(Extracted data entries)
════════════════════

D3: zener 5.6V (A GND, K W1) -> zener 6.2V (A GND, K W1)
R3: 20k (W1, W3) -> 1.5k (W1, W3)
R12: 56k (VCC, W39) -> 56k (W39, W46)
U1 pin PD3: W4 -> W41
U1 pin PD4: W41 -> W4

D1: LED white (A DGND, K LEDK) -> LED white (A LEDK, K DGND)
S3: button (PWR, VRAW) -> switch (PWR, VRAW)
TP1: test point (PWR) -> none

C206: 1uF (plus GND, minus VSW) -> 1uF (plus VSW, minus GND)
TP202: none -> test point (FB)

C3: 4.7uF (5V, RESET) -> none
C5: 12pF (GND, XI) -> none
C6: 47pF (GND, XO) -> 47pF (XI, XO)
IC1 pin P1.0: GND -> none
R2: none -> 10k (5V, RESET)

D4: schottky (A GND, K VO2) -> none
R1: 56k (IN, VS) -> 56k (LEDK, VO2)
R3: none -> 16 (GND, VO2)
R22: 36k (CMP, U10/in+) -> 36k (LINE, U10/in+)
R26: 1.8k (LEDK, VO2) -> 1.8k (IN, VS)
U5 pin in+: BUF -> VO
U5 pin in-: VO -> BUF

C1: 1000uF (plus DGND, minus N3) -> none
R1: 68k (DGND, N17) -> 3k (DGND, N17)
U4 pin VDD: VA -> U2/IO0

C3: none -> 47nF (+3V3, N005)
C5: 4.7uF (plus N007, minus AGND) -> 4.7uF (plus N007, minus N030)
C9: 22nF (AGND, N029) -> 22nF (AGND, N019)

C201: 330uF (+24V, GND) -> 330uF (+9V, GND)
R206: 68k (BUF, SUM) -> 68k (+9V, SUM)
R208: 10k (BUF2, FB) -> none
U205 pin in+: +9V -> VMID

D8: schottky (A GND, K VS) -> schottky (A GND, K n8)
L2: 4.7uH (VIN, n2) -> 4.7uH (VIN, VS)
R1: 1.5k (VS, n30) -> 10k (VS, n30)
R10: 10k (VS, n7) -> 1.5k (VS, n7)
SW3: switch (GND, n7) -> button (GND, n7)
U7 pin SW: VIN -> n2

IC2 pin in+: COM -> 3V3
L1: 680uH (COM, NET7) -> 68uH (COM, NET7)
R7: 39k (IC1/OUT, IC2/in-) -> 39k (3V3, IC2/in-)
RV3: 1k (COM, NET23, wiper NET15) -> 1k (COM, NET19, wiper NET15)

════════════════════

§ **REQUIREMENT**
Each entry needs to be written out again, exactly as given.

§ **COMPLETED EXERCISE**
D3: zener 5.6V (A GND, K W1) -> zener 6.2V (A GND, K W1)
R3: 20k (W1, W3) -> 1.5k (W1, W3)
R12: 56k (VCC, W39) -> 56k (W39, W46)
U1 pin PD3: W4 -> W41
U1 pin PD4: W41 -> W4

D1: LED white (A DGND, K LEDK) -> LED white (A LEDK, K DGND)
S3: button (PWR, VRAW) -> switch (PWR, VRAW)
TP1: test point (PWR) -> none

C206: 1uF (plus GND, minus VSW) -> 1uF (plus VSW, minus GND)
TP202: none -> test point (FB)

C3: 4.7uF (5V, RESET) -> none
C5: 12pF (GND, XI) -> none
C6: 47pF (GND, XO) -> 47pF (XI, XO)
IC1 pin P1.0: GND -> none
R2: none -> 10k (5V, RESET)

D4: schottky (A GND, K VO2) -> none
R1: 56k (IN, VS) -> 56k (LEDK, VO2)
R3: none -> 16 (GND, VO2)
R22: 36k (CMP, U10/in+) -> 36k (LINE, U10/in+)
R26: 1.8k (LEDK, VO2) -> 1.8k (IN, VS)
U5 pin in+: BUF -> VO
U5 pin in-: VO -> BUF

C1: 1000uF (plus DGND, minus N3) -> none
R1: 68k (DGND, N17) -> 3k (DGND, N17)
U4 pin VDD: VA -> U2/IO0

C3: none -> 47nF (+3V3, N005)
C5: 4.7uF (plus N007, minus AGND) -> 4.7uF (plus N007, minus N030)
C9: 22nF (AGND, N029) -> 22nF (AGND, N019)

C201: 330uF (+24V, GND) -> 330uF (+9V, GND)
R206: 68k (BUF, SUM) -> 68k (+9V, SUM)
R208: 10k (BUF2, FB) -> none
U205 pin in+: +9V -> VMID

D8: schottky (A GND, K VS) -> schottky (A GND, K n8)
L2: 4.7uH (VIN, n2) -> 4.7uH (VIN, VS)
R1: 1.5k (VS, n30) -> 10k (VS, n30)
R10: 10k (VS, n7) -> 1.5k (VS, n7)
SW3: switch (GND, n7) -> button (GND, n7)
U7 pin SW: VIN -> n2

IC2 pin in+: COM -> 3V3
L1: 680uH (COM, NET7) -> 68uH (COM, NET7)
R7: 39k (IC1/OUT, IC2/in-) -> 39k (3V3, IC2/in-)
RV3: 1k (COM, NET23, wiper NET15) -> 1k (COM, NET19, wiper NET15)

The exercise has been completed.